• _Task to carry out_
Go through the records and restate them word for word, omitting images.

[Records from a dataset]
# # # #

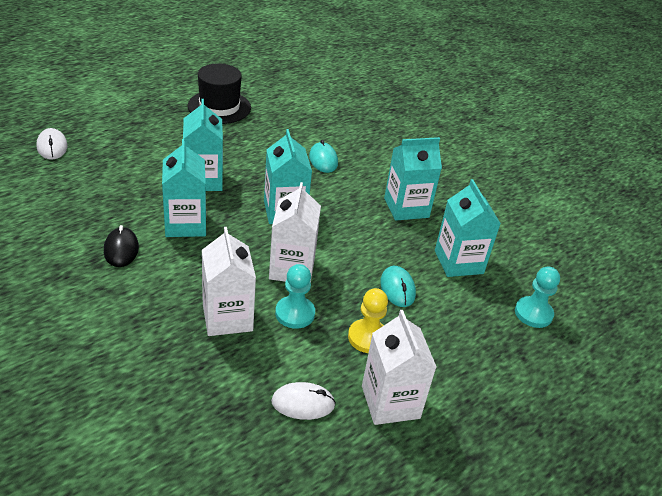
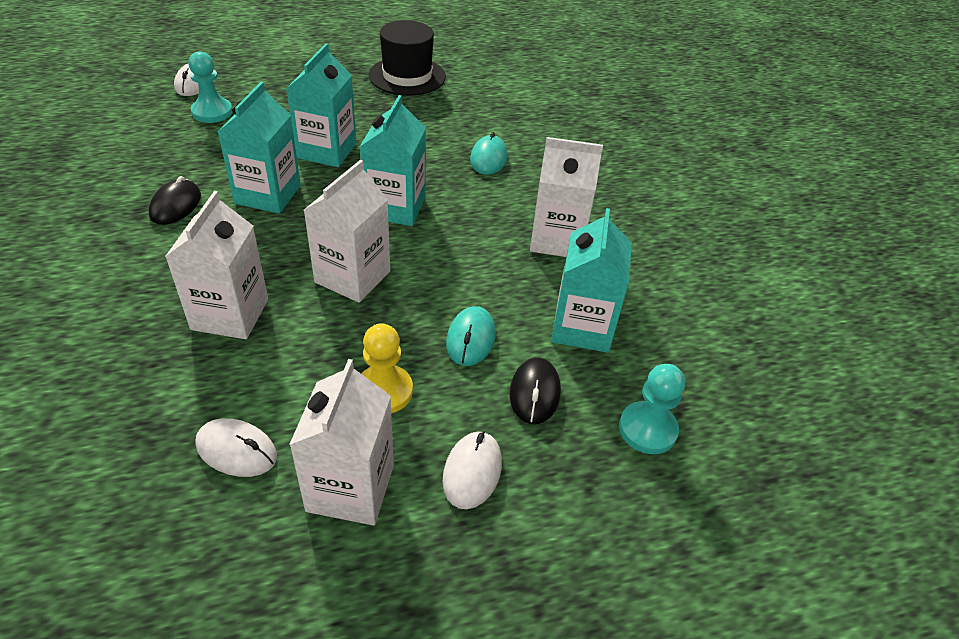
camera: 25 degrees right, 5 degrees up
turquoise pawn [275,264,315,329] -> turquoise pawn moved to [188,51,233,123]
turquoise carton [384,137,442,221] -> white carton [530,137,603,257]
none -> white mouse [442,431,502,509]
none -> black mouse [509,357,561,424]

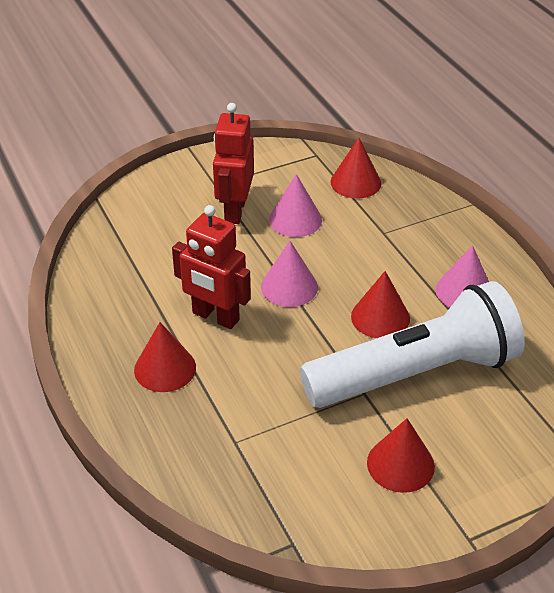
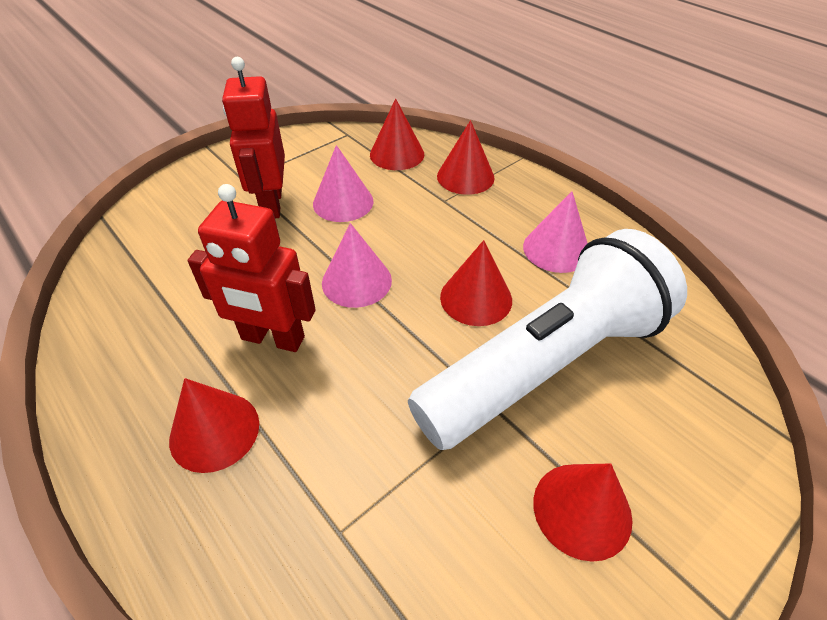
camera: 15 degrees left, 5 degrees up
none -> red cone [437,120,495,195]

# # # #

• _Answer area_
camera: 25 degrees right, 5 degrees up
turquoise pawn [275,264,315,329] -> turquoise pawn moved to [188,51,233,123]
turquoise carton [384,137,442,221] -> white carton [530,137,603,257]
none -> white mouse [442,431,502,509]
none -> black mouse [509,357,561,424]

camera: 15 degrees left, 5 degrees up
none -> red cone [437,120,495,195]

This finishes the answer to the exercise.